Dataset excerpts:

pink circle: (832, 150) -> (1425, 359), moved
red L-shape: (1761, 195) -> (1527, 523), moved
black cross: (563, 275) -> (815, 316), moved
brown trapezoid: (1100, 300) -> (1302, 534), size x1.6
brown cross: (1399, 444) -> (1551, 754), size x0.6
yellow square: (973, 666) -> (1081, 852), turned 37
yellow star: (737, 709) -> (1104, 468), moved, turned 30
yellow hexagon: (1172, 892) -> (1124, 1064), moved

...

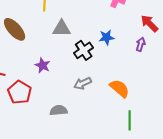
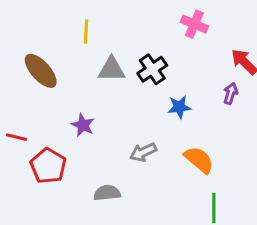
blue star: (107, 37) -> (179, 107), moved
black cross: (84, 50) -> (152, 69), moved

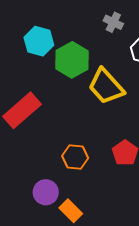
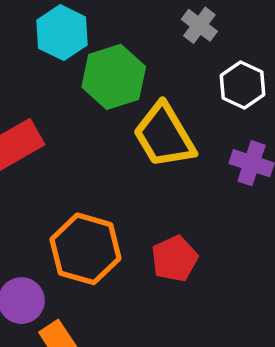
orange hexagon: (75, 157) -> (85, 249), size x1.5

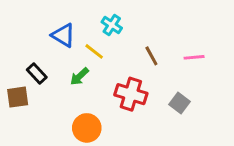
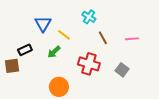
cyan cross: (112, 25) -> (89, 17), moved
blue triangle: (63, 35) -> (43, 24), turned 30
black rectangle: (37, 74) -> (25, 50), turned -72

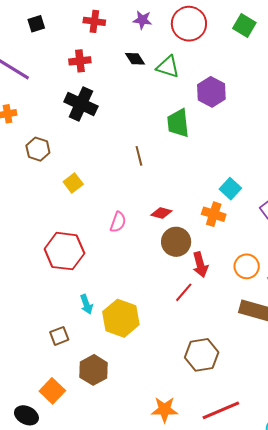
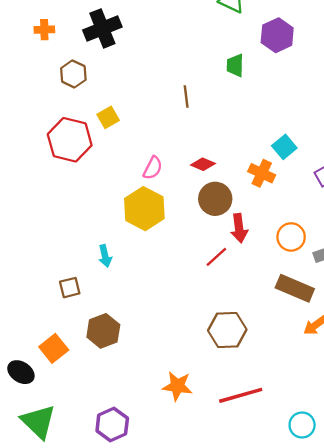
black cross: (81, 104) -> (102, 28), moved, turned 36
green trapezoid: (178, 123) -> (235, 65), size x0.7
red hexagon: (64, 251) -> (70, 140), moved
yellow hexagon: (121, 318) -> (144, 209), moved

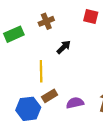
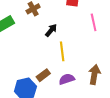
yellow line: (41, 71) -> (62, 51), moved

--

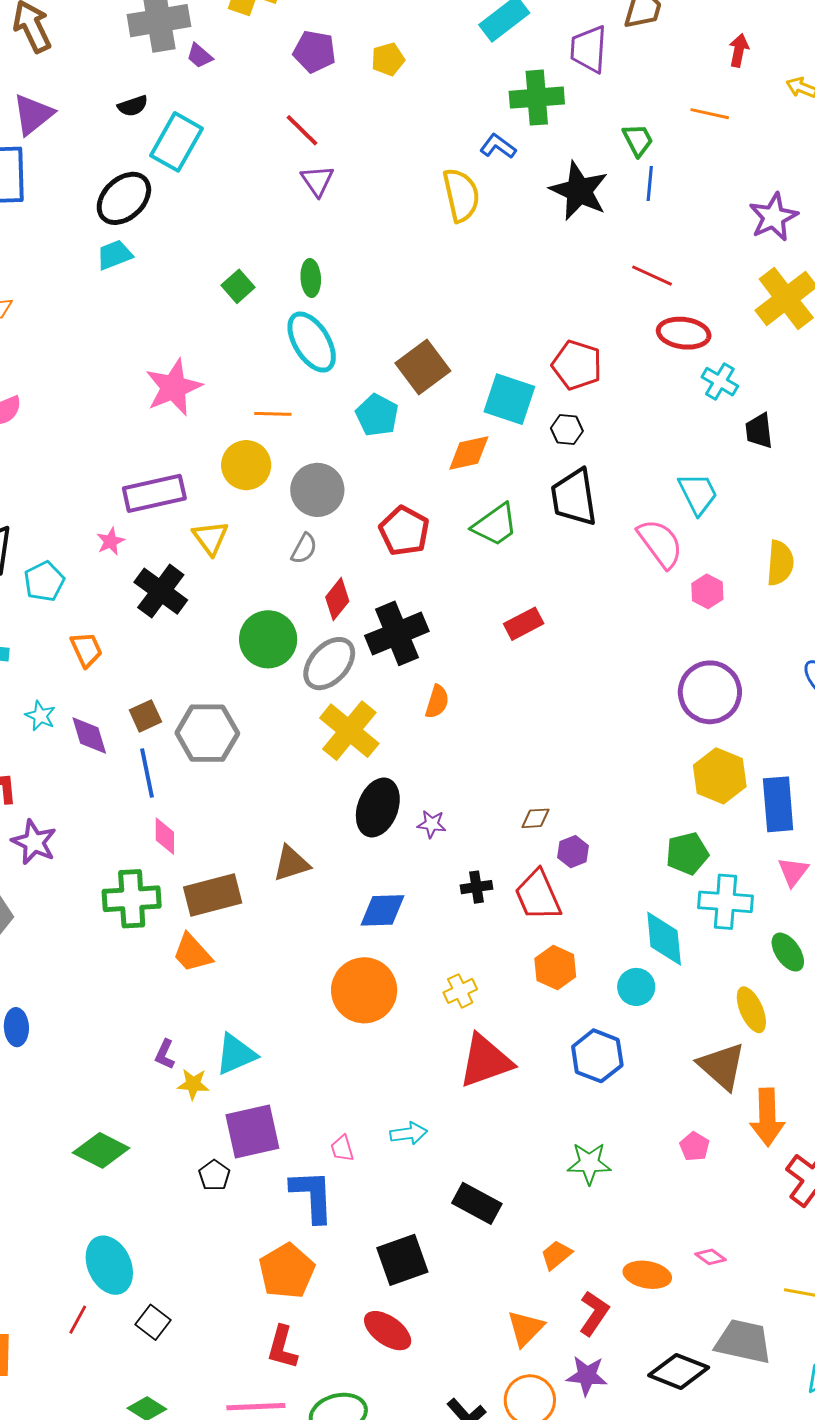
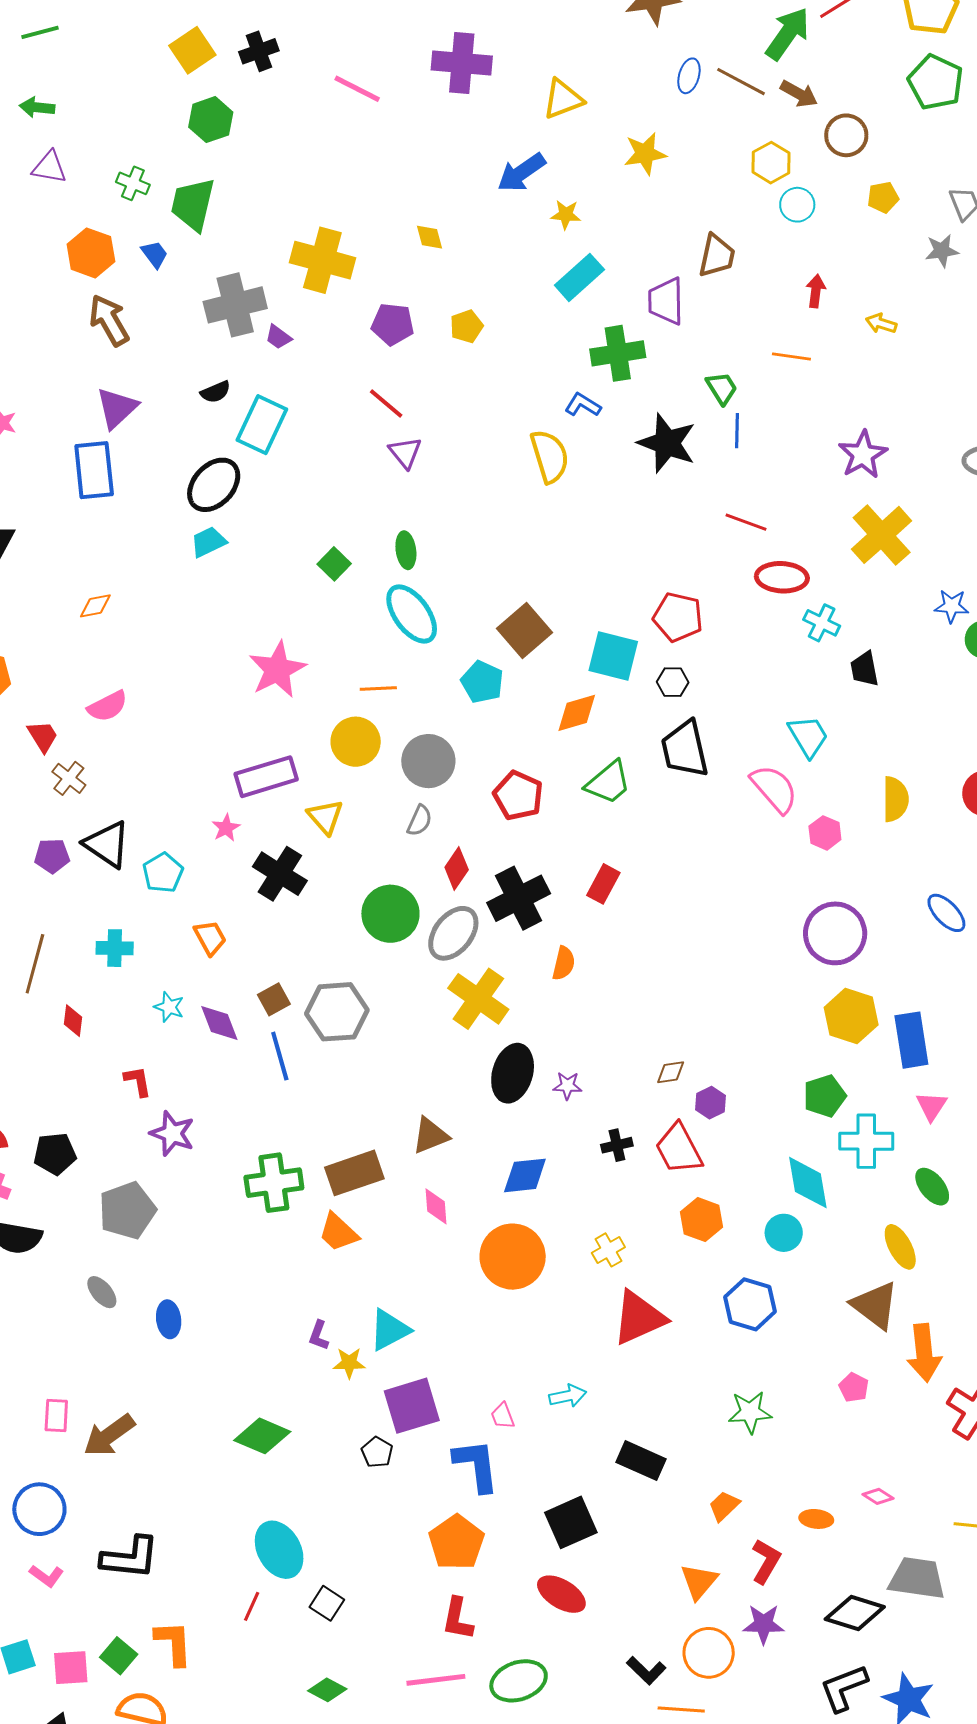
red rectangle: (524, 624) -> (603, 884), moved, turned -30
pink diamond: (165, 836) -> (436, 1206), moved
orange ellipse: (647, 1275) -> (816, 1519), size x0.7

Exercise brief:
Each line above that has the word "star" should be copied.

Written response:
yellow star: (737, 709) -> (1104, 468), moved, turned 30
blue star: (107, 37) -> (179, 107), moved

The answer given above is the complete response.